# Directions
Reproduce the material word for word, from the line containing "The width and height of the screenshot is (1496, 2464)." through the end of the material.

# Supplied information
——

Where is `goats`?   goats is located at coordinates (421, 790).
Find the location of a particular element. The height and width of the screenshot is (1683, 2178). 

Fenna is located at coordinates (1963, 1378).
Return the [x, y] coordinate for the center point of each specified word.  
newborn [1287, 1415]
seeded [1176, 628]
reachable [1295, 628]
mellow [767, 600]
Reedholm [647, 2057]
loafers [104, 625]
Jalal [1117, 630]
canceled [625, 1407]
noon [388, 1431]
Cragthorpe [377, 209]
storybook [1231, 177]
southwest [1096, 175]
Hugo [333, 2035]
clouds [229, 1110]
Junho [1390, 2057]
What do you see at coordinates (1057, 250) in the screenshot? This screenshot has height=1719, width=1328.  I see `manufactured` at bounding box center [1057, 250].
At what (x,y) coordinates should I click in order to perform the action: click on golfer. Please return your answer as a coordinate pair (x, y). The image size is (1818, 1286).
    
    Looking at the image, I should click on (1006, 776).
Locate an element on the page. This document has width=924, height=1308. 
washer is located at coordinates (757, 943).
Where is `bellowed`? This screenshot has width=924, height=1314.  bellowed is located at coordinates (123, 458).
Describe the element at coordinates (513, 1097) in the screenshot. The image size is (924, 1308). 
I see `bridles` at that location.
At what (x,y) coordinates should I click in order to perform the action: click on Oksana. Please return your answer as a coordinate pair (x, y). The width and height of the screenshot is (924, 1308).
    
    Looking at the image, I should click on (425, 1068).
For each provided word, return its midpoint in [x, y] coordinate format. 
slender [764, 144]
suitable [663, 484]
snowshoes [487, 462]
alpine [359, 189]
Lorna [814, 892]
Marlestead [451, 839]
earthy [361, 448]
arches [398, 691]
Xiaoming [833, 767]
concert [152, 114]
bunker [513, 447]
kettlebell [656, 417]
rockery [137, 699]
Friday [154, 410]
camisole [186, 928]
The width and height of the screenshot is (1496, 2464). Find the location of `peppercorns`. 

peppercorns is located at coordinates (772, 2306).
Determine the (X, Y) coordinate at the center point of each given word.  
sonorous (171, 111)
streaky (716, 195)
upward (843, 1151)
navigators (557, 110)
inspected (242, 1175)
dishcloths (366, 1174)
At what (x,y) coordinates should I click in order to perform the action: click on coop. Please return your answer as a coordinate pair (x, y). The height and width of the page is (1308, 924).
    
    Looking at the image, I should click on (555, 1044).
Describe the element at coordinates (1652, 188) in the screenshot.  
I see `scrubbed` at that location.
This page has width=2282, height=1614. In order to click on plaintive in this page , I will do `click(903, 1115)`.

——

# Problem solution
The width and height of the screenshot is (1496, 2464). Find the location of `peppercorns`. 

peppercorns is located at coordinates (772, 2306).
Determine the (X, Y) coordinate at the center point of each given word.  
sonorous (171, 111)
streaky (716, 195)
upward (843, 1151)
navigators (557, 110)
inspected (242, 1175)
dishcloths (366, 1174)
At what (x,y) coordinates should I click in order to perform the action: click on coop. Please return your answer as a coordinate pair (x, y). The height and width of the page is (1308, 924).
    
    Looking at the image, I should click on (555, 1044).
Describe the element at coordinates (1652, 188) in the screenshot.  
I see `scrubbed` at that location.
This page has width=2282, height=1614. In order to click on plaintive in this page , I will do `click(903, 1115)`.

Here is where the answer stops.